Required work
Using the records below, find every line that includes "trophy" and copy it.

Supplied information
◇ ◇ ◇ ◇
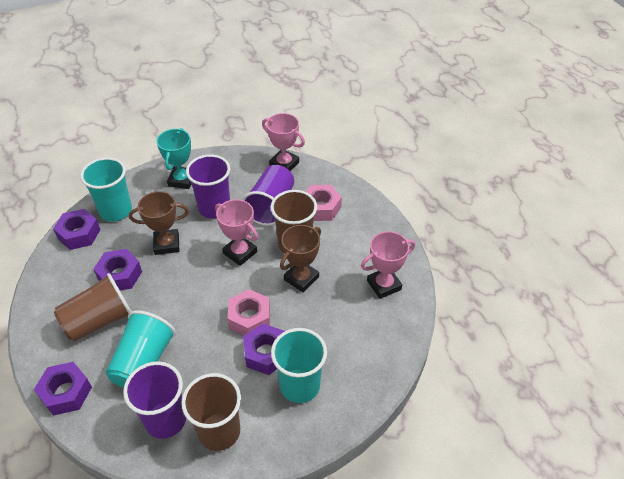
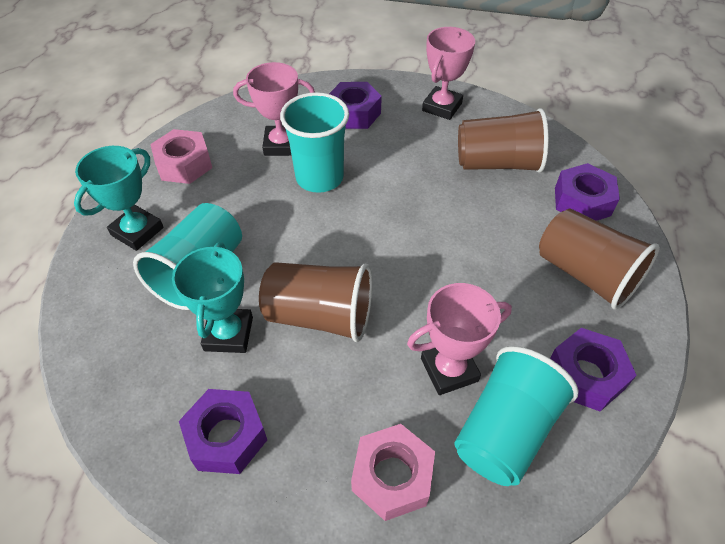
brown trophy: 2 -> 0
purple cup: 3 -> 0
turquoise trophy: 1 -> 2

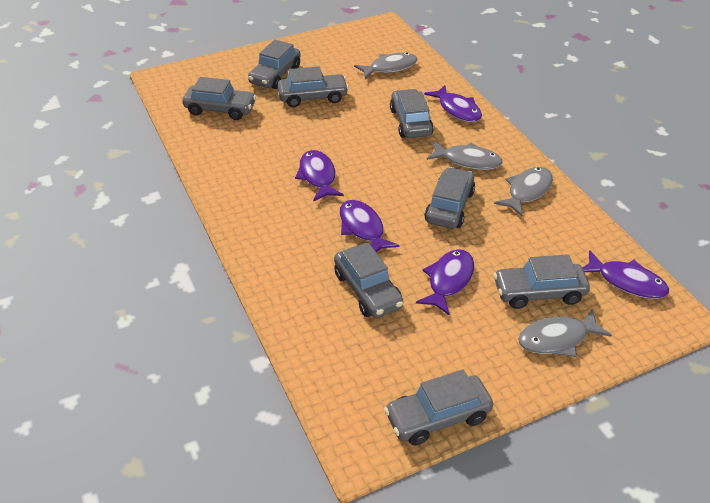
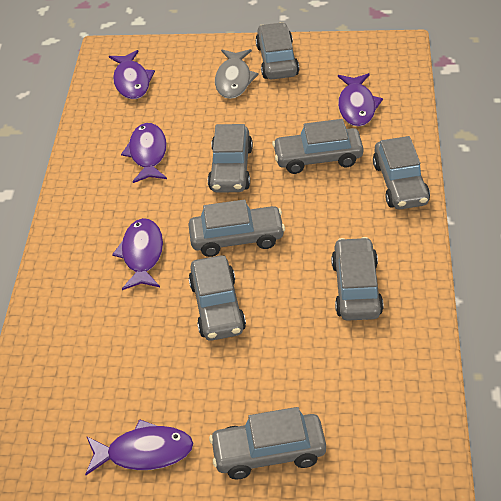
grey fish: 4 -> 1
◇ ◇ ◇ ◇
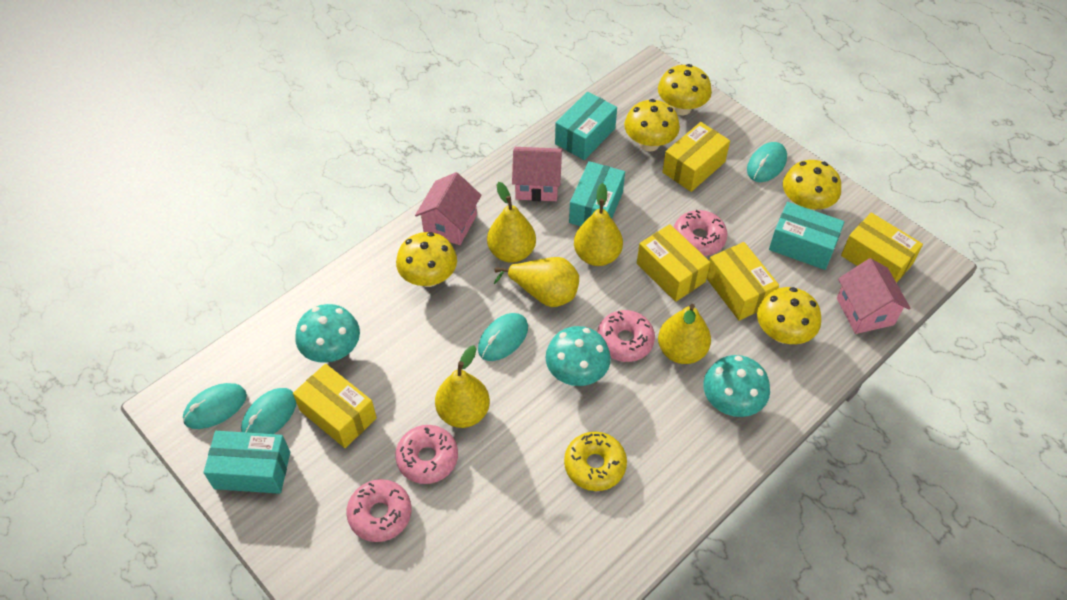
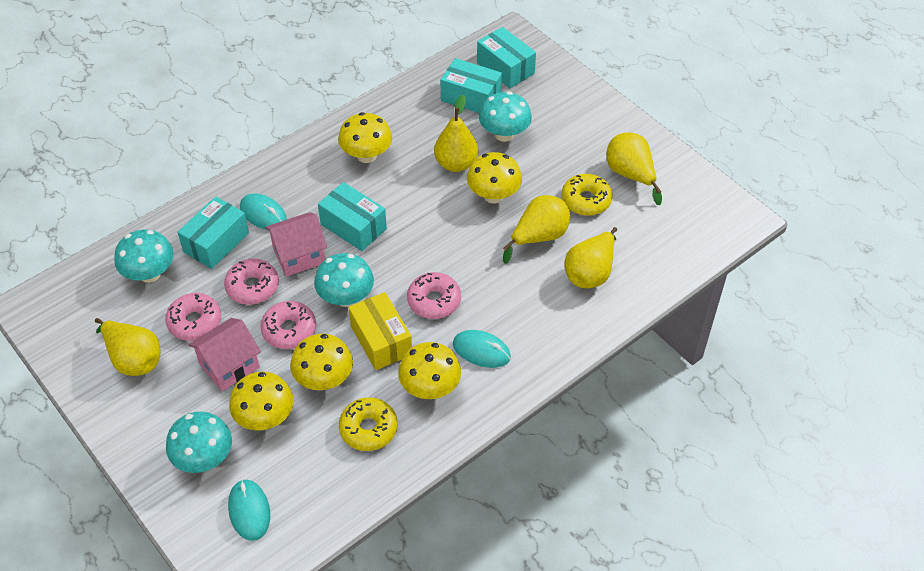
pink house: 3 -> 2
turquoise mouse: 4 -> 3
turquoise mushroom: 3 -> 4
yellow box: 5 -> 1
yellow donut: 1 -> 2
◇ ◇ ◇ ◇
Response below
brown trophy: 2 -> 0
turquoise trophy: 1 -> 2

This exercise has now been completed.